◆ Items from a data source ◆
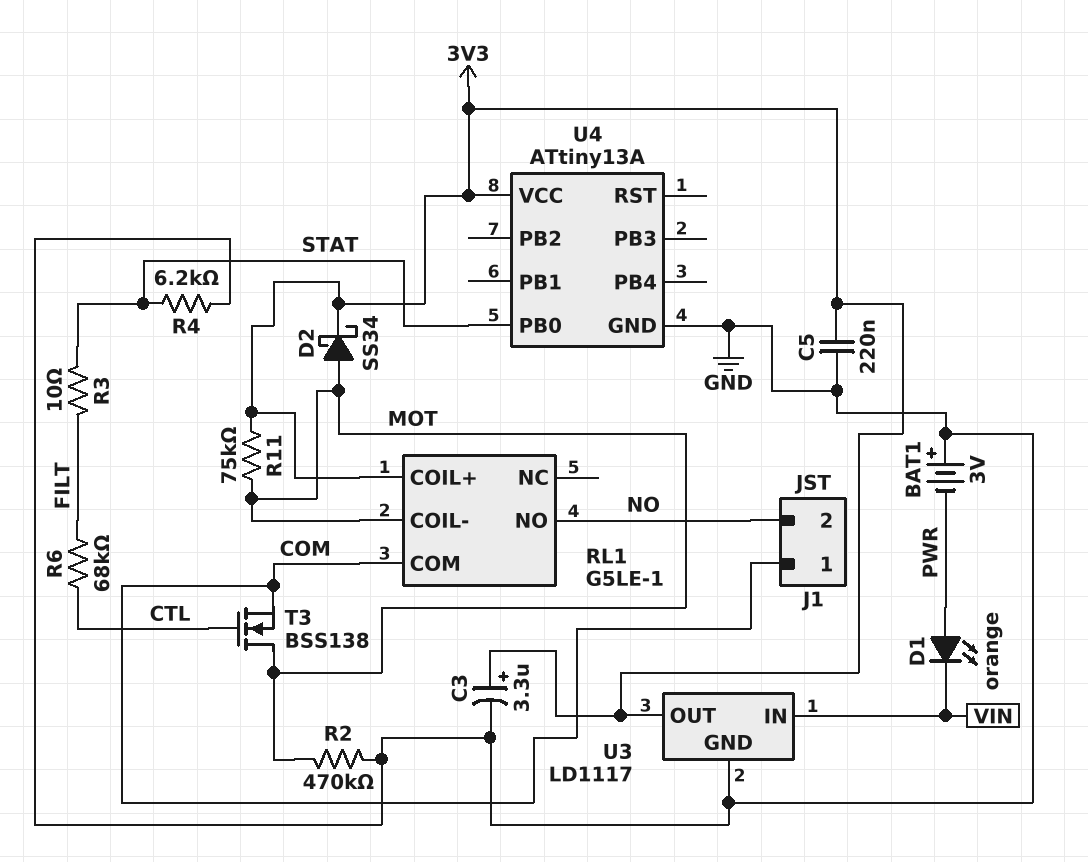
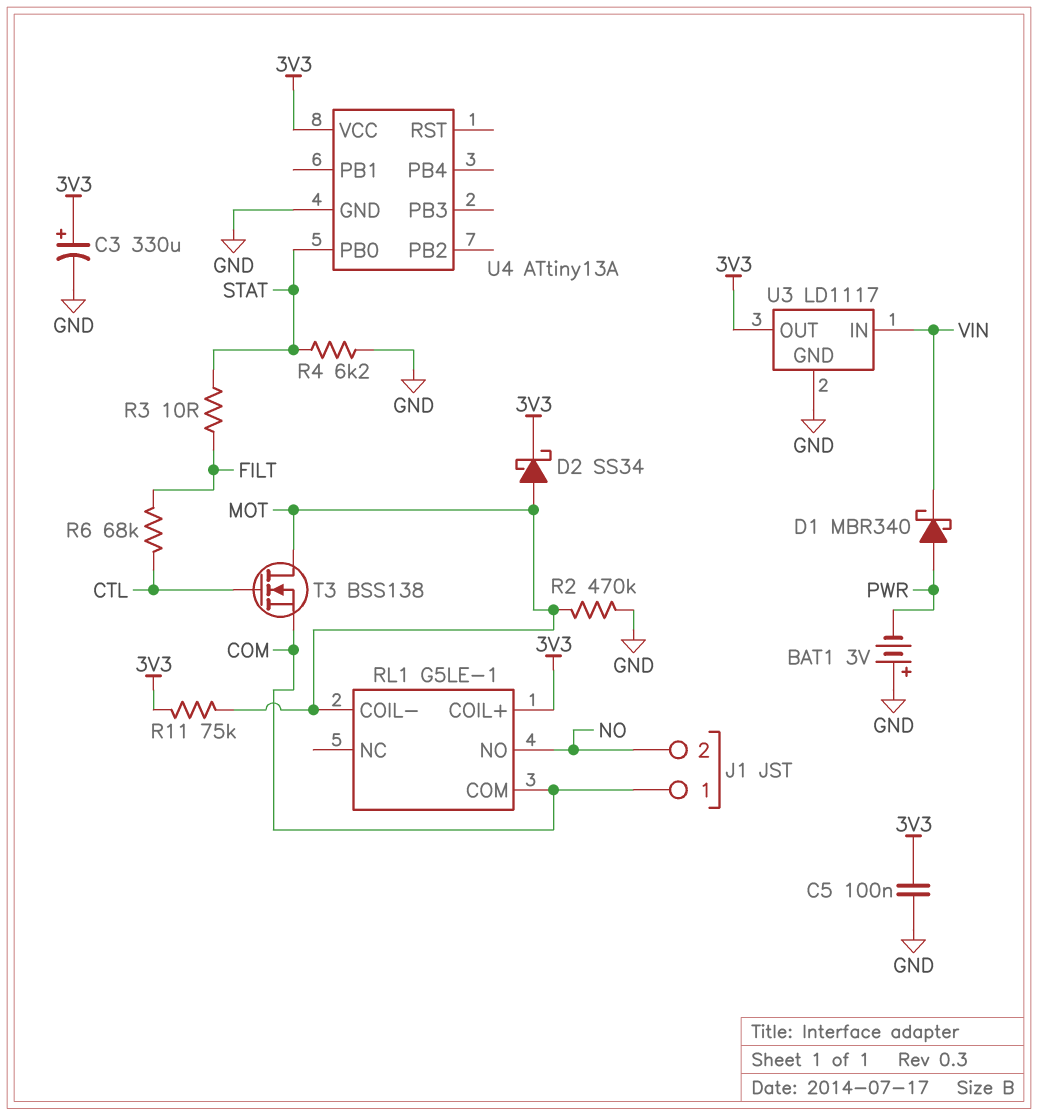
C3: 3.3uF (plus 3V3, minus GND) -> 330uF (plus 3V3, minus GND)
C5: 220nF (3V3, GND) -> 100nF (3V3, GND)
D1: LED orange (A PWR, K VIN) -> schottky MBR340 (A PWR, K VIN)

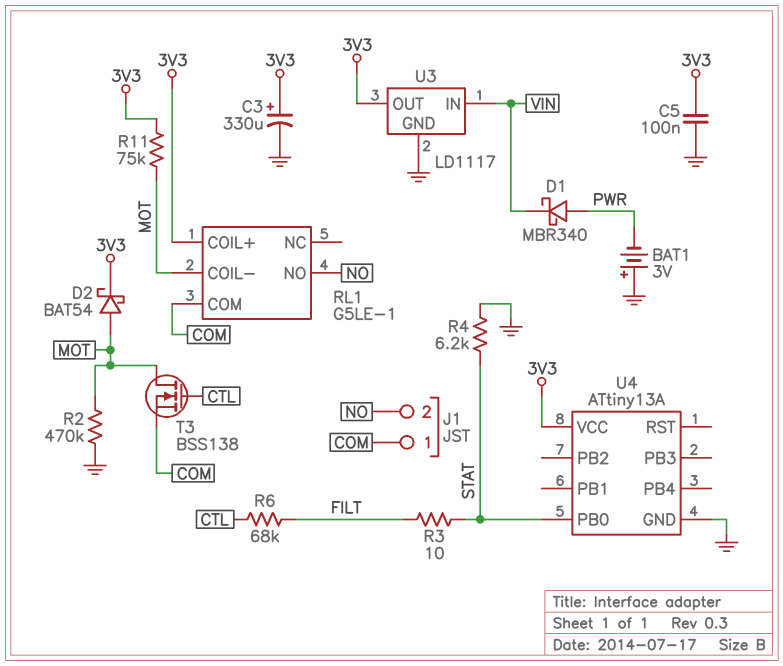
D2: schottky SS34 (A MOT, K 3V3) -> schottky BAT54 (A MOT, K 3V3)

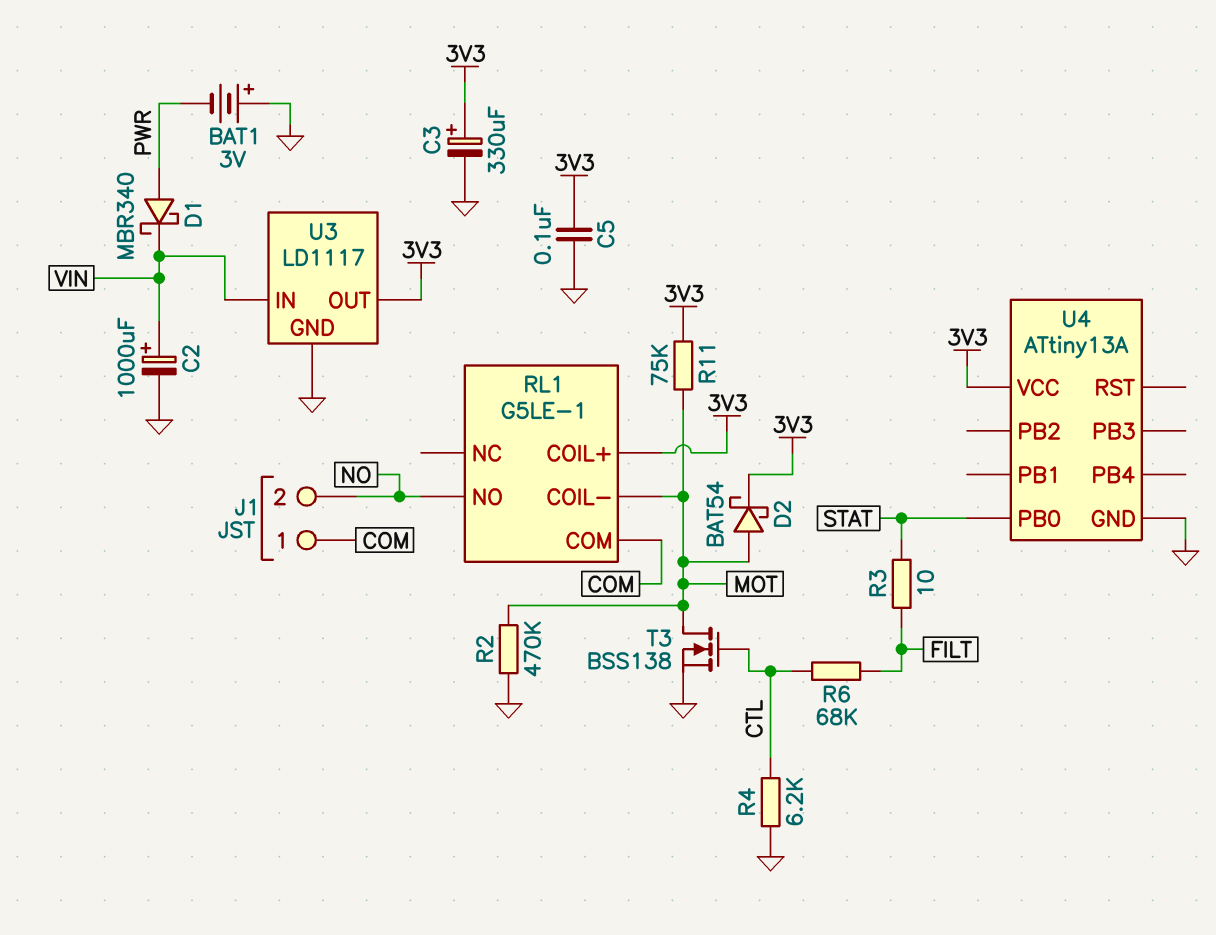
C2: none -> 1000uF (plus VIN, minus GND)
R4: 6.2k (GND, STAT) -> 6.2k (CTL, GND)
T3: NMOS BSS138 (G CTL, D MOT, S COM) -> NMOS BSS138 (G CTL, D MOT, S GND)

◆ YOUR OBJECTIVE ◆
Copy every line of the data exactly as written, excluding the pictures.

◆ THE ANSWER ◆
C3: 3.3uF (plus 3V3, minus GND) -> 330uF (plus 3V3, minus GND)
C5: 220nF (3V3, GND) -> 100nF (3V3, GND)
D1: LED orange (A PWR, K VIN) -> schottky MBR340 (A PWR, K VIN)

D2: schottky SS34 (A MOT, K 3V3) -> schottky BAT54 (A MOT, K 3V3)

C2: none -> 1000uF (plus VIN, minus GND)
R4: 6.2k (GND, STAT) -> 6.2k (CTL, GND)
T3: NMOS BSS138 (G CTL, D MOT, S COM) -> NMOS BSS138 (G CTL, D MOT, S GND)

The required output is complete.